▶ TASK BRIEF
Your answer must be an exact retyping of the line containing "Someone carried the zabawka nakładanka [żółty]" and every line after it through the end of the records below, with no pictures and nothing else.

▶ SUPPLIED DATA
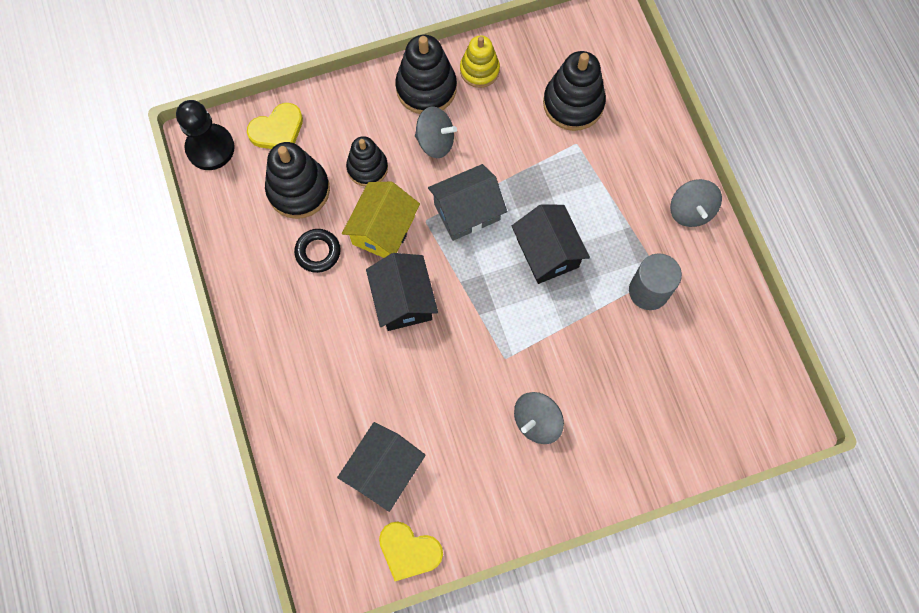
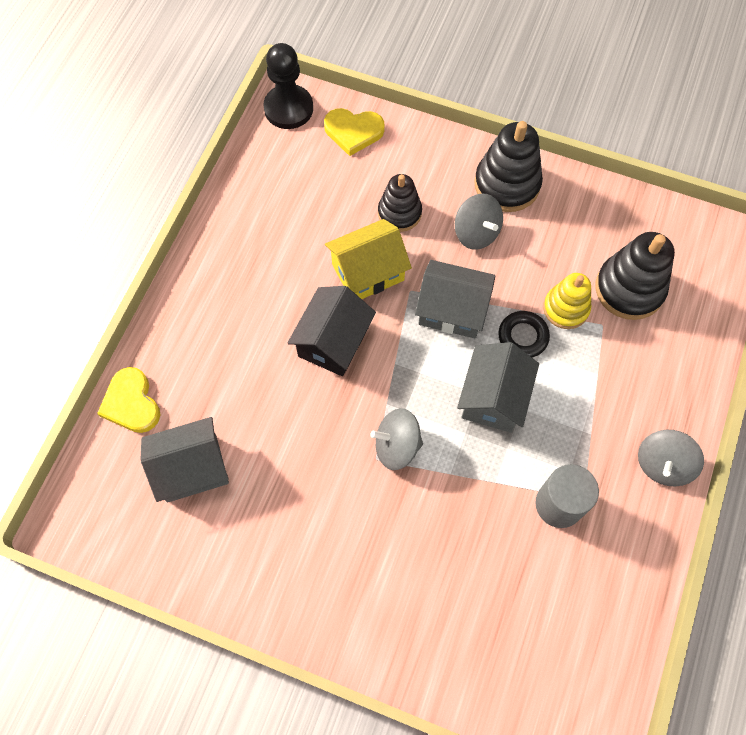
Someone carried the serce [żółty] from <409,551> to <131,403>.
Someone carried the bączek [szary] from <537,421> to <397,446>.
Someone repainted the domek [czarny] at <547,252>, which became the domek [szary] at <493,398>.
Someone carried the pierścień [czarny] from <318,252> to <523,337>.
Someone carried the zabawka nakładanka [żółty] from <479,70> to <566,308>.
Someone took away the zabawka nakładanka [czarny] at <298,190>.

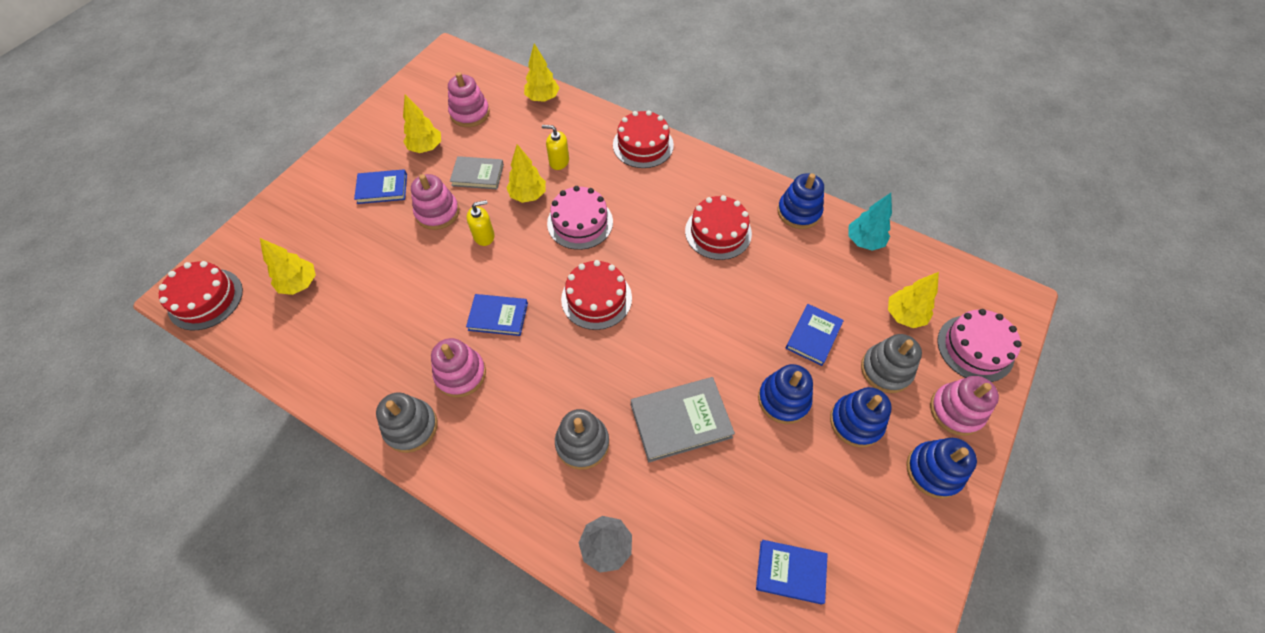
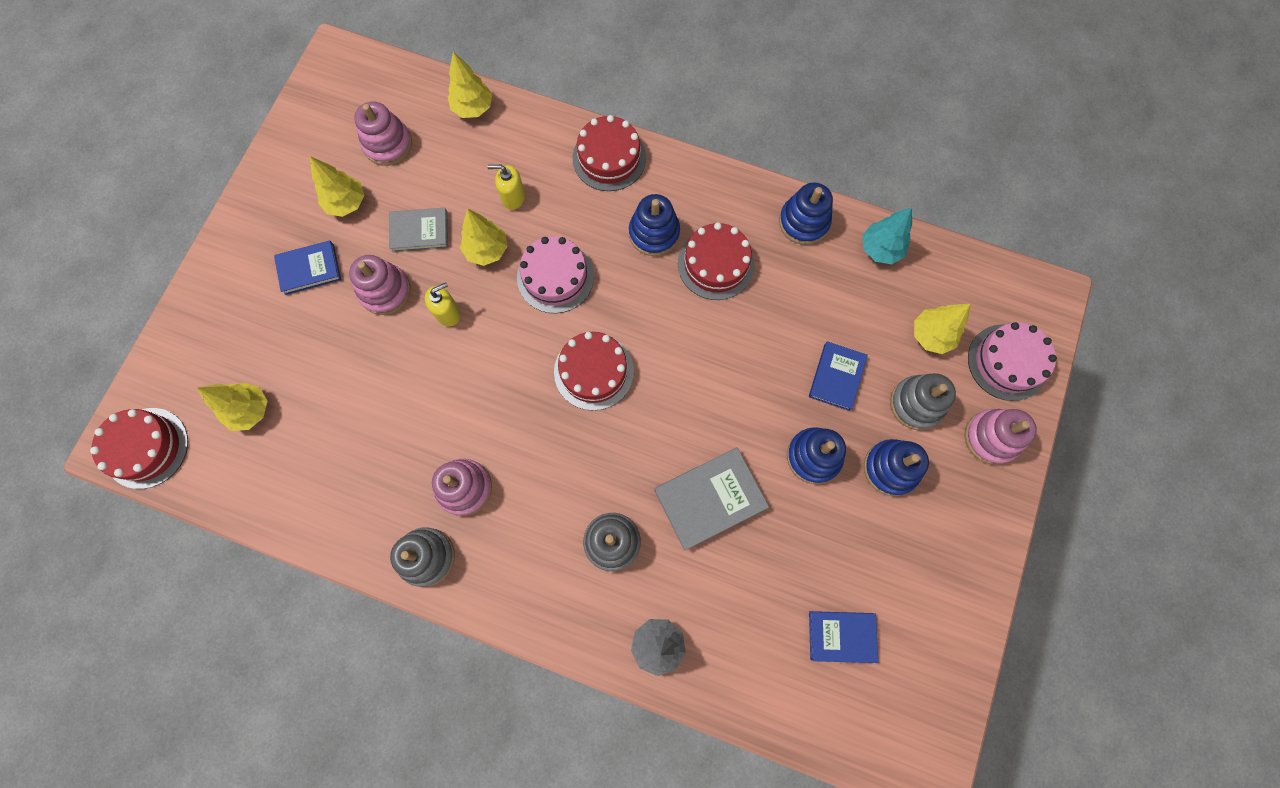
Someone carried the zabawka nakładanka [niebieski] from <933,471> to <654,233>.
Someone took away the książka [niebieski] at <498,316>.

▶ ANSWER TO THIS EXERCISE
Someone carried the zabawka nakładanka [żółty] from <479,70> to <566,308>.
Someone took away the zabawka nakładanka [czarny] at <298,190>.

Someone carried the zabawka nakładanka [niebieski] from <933,471> to <654,233>.
Someone took away the książka [niebieski] at <498,316>.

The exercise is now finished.